Collected data
☆ ☆ ☆ ☆ ☆

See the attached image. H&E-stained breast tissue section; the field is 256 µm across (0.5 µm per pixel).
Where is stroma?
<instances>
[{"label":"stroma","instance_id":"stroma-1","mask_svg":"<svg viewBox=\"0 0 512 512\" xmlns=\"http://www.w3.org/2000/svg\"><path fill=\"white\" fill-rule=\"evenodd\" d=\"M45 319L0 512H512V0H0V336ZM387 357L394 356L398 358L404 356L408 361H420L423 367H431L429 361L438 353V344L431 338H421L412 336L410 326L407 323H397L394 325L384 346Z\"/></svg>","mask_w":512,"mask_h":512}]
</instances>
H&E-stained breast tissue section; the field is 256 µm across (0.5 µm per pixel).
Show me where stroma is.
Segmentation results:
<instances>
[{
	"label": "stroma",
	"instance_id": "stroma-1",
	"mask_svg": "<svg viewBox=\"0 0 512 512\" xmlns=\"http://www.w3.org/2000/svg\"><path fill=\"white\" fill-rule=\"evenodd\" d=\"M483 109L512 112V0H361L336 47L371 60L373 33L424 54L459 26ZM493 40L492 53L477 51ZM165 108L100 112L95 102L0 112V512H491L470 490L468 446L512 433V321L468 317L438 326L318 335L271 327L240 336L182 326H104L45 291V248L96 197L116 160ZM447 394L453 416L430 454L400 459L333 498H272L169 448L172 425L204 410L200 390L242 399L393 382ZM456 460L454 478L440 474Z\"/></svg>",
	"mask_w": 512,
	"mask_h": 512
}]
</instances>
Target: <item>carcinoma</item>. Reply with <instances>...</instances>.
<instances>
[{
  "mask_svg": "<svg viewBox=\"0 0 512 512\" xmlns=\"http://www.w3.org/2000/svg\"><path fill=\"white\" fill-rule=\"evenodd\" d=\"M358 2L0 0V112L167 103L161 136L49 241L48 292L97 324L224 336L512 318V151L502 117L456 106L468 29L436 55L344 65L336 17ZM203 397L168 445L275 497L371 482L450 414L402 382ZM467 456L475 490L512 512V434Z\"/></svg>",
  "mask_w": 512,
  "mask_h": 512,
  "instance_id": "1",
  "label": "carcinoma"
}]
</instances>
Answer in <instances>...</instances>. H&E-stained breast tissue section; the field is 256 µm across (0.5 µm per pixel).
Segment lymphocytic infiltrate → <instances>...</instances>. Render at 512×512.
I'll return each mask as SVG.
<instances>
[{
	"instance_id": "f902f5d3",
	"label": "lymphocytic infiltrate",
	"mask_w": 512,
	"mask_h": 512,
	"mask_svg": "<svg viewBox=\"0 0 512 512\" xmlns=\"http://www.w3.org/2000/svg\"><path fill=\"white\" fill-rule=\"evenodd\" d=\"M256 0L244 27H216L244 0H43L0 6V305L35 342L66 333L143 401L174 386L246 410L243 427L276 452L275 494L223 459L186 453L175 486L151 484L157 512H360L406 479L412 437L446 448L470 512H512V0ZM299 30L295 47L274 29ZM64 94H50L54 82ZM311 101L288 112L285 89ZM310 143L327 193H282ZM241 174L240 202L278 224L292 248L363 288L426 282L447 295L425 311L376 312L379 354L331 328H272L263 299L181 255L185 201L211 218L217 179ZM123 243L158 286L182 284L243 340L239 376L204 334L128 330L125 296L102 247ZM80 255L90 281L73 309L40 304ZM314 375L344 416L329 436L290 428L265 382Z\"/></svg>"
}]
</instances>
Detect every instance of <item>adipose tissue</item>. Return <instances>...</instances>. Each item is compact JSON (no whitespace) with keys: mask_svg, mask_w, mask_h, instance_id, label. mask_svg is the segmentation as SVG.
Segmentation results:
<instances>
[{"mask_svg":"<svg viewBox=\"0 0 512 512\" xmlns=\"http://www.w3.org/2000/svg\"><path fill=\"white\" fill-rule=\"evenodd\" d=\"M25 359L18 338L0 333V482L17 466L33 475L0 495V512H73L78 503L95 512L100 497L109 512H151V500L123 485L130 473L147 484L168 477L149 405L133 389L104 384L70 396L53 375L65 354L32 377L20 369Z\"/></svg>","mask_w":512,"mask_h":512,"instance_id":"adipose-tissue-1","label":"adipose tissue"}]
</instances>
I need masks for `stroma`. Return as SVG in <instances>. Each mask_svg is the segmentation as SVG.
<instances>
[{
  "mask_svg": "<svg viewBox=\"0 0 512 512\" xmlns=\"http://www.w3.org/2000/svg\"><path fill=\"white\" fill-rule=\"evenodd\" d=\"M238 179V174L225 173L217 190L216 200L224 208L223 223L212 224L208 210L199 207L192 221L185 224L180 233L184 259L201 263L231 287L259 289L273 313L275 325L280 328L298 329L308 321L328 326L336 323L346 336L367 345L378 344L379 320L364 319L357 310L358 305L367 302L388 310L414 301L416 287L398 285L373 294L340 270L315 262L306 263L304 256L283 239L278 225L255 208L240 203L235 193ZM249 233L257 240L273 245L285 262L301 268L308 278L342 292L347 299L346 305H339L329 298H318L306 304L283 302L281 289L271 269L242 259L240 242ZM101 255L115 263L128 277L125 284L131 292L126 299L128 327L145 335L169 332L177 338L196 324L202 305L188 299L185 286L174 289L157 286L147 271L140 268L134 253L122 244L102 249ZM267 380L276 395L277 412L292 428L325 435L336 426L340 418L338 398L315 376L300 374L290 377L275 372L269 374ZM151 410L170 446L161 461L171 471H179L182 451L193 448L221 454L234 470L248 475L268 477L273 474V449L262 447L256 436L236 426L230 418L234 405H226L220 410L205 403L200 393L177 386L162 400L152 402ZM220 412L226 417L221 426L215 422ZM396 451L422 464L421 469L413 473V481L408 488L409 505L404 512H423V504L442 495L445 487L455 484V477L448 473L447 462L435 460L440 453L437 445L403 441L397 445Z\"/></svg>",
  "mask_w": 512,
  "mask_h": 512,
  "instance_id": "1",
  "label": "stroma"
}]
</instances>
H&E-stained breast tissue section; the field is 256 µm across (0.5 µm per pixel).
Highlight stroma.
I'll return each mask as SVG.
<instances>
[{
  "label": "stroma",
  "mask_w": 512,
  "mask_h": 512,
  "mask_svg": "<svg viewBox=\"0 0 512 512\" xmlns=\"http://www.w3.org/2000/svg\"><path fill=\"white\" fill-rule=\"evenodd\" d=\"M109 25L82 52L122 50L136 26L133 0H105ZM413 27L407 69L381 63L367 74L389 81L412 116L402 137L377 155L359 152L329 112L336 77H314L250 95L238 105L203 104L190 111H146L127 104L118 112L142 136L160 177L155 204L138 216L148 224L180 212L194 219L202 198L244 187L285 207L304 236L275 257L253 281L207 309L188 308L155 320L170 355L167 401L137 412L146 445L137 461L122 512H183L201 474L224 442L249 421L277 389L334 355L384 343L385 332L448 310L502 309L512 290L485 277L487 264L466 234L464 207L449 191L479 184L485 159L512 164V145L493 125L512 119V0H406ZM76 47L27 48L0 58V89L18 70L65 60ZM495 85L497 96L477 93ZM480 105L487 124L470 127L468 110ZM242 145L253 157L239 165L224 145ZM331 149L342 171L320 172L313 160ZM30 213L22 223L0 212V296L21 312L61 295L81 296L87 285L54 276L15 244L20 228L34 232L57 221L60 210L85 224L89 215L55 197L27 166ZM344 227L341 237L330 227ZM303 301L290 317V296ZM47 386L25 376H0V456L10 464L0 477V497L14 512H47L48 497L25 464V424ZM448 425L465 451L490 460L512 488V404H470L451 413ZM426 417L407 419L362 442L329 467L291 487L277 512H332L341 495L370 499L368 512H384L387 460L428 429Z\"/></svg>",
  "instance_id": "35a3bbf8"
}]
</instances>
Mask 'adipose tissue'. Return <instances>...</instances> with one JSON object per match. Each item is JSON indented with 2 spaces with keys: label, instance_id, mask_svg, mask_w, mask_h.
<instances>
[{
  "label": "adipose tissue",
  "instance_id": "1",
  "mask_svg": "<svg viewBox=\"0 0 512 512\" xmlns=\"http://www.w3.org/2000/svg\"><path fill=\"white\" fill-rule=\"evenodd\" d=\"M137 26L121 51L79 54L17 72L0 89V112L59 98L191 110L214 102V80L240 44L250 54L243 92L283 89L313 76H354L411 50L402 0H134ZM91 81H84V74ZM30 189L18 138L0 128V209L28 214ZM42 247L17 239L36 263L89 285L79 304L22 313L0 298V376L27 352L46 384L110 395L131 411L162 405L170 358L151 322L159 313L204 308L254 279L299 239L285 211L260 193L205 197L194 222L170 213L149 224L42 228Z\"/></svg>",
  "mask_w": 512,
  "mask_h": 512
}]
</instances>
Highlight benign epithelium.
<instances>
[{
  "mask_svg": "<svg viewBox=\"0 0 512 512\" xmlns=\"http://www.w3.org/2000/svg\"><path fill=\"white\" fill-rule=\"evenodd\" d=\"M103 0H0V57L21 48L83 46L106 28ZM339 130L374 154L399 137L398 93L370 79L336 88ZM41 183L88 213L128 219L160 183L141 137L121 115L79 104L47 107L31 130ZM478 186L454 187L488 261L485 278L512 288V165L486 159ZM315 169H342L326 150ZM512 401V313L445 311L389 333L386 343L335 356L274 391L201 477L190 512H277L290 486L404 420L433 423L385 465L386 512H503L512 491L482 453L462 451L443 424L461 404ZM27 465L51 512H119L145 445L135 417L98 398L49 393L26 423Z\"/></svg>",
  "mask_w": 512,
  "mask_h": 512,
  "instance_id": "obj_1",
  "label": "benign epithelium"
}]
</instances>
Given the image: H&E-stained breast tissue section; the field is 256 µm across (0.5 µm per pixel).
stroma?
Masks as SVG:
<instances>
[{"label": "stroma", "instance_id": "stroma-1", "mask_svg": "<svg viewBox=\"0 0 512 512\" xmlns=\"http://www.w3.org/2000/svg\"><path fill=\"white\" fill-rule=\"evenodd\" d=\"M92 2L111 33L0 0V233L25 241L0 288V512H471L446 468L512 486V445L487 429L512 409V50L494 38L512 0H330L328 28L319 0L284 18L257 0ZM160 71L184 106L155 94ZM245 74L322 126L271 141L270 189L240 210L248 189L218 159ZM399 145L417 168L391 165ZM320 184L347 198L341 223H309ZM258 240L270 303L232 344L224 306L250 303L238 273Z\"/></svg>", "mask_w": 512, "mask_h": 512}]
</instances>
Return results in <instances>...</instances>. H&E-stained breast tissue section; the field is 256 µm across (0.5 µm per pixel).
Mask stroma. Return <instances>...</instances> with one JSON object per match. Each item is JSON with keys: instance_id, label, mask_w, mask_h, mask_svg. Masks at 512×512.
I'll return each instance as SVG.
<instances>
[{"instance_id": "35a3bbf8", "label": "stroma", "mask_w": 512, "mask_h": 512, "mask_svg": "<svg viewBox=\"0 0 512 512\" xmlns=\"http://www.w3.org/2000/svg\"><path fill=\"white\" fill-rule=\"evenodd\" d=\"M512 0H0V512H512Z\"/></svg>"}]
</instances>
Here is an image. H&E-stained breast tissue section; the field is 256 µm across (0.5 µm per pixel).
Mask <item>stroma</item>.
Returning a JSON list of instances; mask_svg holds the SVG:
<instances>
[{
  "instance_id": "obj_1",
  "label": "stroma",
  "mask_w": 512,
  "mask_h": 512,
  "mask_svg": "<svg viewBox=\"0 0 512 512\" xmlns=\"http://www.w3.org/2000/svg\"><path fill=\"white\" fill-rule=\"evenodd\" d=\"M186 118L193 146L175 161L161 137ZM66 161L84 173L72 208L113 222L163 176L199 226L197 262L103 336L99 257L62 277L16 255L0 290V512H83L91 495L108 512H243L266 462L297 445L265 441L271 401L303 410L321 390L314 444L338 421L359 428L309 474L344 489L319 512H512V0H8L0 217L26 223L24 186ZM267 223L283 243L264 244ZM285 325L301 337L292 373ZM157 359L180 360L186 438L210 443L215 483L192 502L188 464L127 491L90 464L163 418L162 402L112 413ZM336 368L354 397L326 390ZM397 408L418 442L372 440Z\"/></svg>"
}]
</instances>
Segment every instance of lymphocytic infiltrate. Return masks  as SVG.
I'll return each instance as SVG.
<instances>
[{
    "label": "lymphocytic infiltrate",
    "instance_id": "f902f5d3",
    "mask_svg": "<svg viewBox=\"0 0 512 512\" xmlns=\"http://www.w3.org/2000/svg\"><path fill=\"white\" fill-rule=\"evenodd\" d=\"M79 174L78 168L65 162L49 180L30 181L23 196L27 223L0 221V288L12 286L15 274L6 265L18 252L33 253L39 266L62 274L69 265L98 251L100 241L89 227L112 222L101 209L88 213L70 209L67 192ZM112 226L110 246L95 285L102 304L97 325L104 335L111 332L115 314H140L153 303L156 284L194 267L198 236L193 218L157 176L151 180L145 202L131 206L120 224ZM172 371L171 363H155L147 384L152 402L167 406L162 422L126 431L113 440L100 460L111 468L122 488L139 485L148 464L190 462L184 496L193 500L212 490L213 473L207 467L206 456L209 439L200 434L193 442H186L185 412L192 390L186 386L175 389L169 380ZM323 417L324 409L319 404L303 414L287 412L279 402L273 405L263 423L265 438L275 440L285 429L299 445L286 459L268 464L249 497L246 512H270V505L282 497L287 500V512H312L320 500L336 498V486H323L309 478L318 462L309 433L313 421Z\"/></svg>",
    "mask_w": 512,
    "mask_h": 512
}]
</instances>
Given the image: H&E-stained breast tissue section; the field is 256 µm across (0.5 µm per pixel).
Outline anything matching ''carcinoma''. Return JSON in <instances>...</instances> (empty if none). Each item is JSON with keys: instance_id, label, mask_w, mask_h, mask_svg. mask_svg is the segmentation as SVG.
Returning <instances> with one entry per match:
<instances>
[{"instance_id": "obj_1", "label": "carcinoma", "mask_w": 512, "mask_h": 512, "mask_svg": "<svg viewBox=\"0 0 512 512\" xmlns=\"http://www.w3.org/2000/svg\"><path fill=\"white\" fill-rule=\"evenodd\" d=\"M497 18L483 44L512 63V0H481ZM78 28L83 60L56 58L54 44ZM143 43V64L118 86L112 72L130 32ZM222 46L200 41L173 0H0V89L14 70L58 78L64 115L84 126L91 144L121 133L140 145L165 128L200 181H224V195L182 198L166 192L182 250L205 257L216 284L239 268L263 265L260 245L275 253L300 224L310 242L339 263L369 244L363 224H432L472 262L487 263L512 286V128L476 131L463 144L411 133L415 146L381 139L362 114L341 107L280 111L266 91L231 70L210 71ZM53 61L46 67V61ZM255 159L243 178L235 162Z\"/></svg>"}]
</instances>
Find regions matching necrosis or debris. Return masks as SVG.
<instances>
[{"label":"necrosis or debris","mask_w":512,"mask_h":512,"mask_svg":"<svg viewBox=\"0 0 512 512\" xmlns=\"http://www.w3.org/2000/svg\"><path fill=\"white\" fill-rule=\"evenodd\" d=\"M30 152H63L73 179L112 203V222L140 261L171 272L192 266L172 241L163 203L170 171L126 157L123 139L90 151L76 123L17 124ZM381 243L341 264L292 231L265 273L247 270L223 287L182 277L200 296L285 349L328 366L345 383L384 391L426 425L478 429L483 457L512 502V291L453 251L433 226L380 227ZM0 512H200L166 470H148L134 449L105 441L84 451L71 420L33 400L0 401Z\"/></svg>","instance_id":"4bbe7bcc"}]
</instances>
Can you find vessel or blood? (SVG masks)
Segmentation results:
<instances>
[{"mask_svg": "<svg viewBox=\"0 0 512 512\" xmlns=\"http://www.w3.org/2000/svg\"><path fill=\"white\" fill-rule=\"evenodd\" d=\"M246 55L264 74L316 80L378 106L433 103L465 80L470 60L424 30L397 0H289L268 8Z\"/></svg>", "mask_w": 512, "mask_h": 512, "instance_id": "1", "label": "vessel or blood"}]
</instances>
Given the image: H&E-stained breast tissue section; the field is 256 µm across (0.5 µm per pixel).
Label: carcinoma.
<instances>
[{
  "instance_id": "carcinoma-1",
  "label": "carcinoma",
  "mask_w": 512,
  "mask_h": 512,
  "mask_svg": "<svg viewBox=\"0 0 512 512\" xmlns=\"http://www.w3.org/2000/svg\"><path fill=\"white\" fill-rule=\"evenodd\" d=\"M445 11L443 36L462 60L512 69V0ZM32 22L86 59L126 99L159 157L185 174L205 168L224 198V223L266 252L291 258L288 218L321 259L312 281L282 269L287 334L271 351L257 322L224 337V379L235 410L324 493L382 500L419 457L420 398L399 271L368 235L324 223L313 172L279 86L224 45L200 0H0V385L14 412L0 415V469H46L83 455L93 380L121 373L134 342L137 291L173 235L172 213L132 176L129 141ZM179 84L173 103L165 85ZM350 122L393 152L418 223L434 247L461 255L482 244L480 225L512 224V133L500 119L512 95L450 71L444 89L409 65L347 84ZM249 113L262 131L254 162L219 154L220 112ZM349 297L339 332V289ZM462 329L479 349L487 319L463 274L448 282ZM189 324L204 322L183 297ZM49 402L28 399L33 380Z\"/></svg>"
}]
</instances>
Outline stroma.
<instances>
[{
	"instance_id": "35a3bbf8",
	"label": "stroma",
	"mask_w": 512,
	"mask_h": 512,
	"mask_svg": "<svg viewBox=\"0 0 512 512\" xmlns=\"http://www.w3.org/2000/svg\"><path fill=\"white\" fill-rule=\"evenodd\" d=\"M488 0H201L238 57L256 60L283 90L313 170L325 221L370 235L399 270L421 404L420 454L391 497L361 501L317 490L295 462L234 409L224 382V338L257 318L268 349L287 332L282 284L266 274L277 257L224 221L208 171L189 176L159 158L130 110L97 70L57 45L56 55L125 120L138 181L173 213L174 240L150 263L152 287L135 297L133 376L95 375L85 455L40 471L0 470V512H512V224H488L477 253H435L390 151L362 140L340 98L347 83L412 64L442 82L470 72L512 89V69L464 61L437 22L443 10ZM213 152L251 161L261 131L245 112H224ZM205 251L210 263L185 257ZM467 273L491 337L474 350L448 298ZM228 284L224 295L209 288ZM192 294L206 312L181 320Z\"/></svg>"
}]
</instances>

☆ ☆ ☆ ☆ ☆

■ EXERCISE DETAILS:
Set down, exactly as written, each line of the data from its opening line through the one containing "Answer in <instances>...</instances>.". Output nothing more.

■ EXERCISE OUTPUT:
See the attached image. H&E-stained breast tissue section; the field is 256 µm across (0.5 µm per pixel).
Where is stroma?
<instances>
[{"label":"stroma","instance_id":"stroma-1","mask_svg":"<svg viewBox=\"0 0 512 512\" xmlns=\"http://www.w3.org/2000/svg\"><path fill=\"white\" fill-rule=\"evenodd\" d=\"M45 319L0 512H512V0H0V336ZM387 357L394 356L398 358L404 356L408 361H420L423 367H431L429 361L438 353V344L431 338H421L412 336L410 326L407 323H397L394 325L384 346Z\"/></svg>","mask_w":512,"mask_h":512}]
</instances>
H&E-stained breast tissue section; the field is 256 µm across (0.5 µm per pixel).
Show me where stroma is.
Segmentation results:
<instances>
[{
	"label": "stroma",
	"instance_id": "stroma-1",
	"mask_svg": "<svg viewBox=\"0 0 512 512\" xmlns=\"http://www.w3.org/2000/svg\"><path fill=\"white\" fill-rule=\"evenodd\" d=\"M483 109L512 112V0H361L336 47L371 60L373 33L424 54L459 26ZM493 40L492 53L477 51ZM165 108L100 112L95 102L0 112V512H491L470 490L468 446L512 433V321L468 317L438 326L318 335L271 327L240 336L182 326H104L45 291V248L96 197L116 160ZM447 394L453 416L430 454L400 459L333 498H272L169 448L172 425L204 410L200 390L242 399L393 382ZM456 460L454 478L440 474Z\"/></svg>",
	"mask_w": 512,
	"mask_h": 512
}]
</instances>
Target: <item>carcinoma</item>. Reply with <instances>...</instances>.
<instances>
[{
  "mask_svg": "<svg viewBox=\"0 0 512 512\" xmlns=\"http://www.w3.org/2000/svg\"><path fill=\"white\" fill-rule=\"evenodd\" d=\"M358 2L0 0V112L167 103L161 136L49 241L48 292L97 324L224 336L512 318V151L502 117L456 106L468 29L436 55L344 65L336 17ZM203 397L168 445L275 497L371 482L450 414L402 382ZM467 456L475 490L512 512V434Z\"/></svg>",
  "mask_w": 512,
  "mask_h": 512,
  "instance_id": "1",
  "label": "carcinoma"
}]
</instances>
Answer in <instances>...</instances>. H&E-stained breast tissue section; the field is 256 µm across (0.5 µm per pixel).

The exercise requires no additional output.